:: Records to use ::

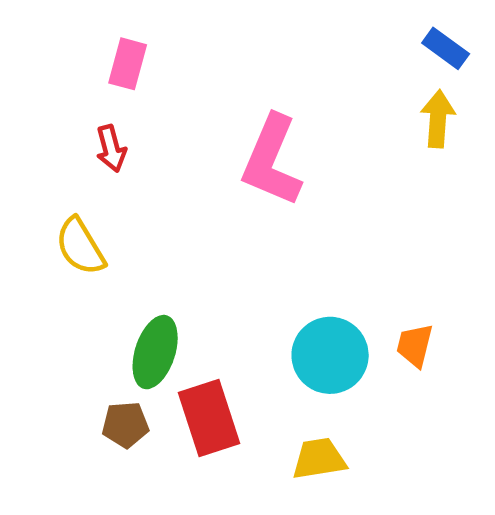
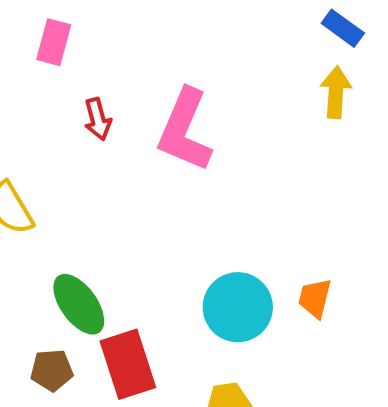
red arrow: (111, 149) -> (98, 119), moved
green ellipse: (155, 352) -> (79, 304), turned -54

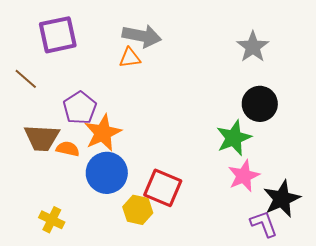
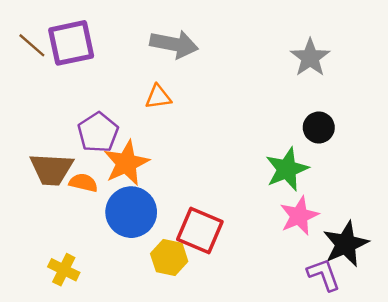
orange triangle: (130, 58) -> (158, 97), moved
brown line: (26, 79) -> (32, 45), moved
black circle: (260, 104) -> (319, 128), size x0.7

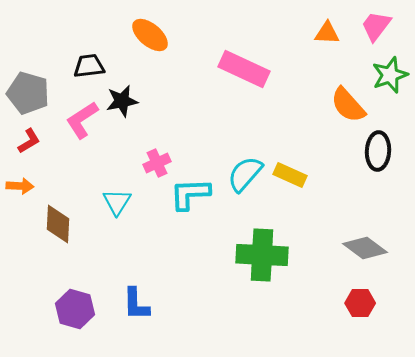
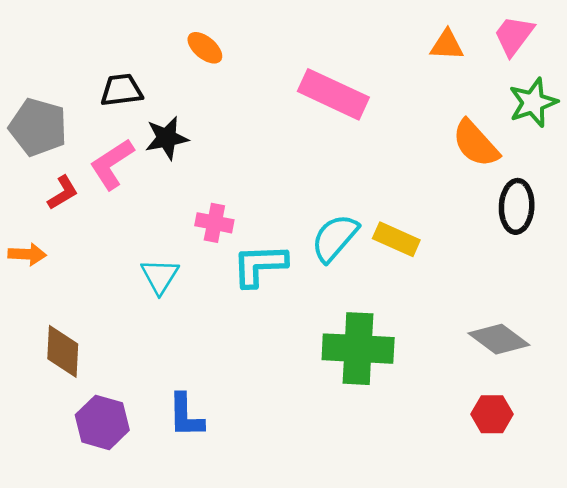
orange ellipse: (150, 35) -> (205, 48), size x0.7
red L-shape: (29, 141) -> (63, 193), moved
pink cross: (157, 163) -> (214, 223), turned 36
brown diamond: (58, 224) -> (63, 351), moved

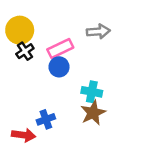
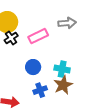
blue circle: (59, 67) -> (33, 67), moved
blue cross: (46, 119) -> (40, 90), moved

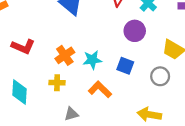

:::

The records are to be duplicated in full and exactly, with images left out.

Task output:
red arrow: (111, 149) -> (98, 119), moved
green ellipse: (155, 352) -> (79, 304), turned -54

orange triangle: (130, 58) -> (158, 97), moved
brown line: (26, 79) -> (32, 45), moved
black circle: (260, 104) -> (319, 128), size x0.7

orange ellipse: (150, 35) -> (205, 48), size x0.7
red L-shape: (29, 141) -> (63, 193), moved
pink cross: (157, 163) -> (214, 223), turned 36
brown diamond: (58, 224) -> (63, 351), moved

blue circle: (59, 67) -> (33, 67), moved
blue cross: (46, 119) -> (40, 90), moved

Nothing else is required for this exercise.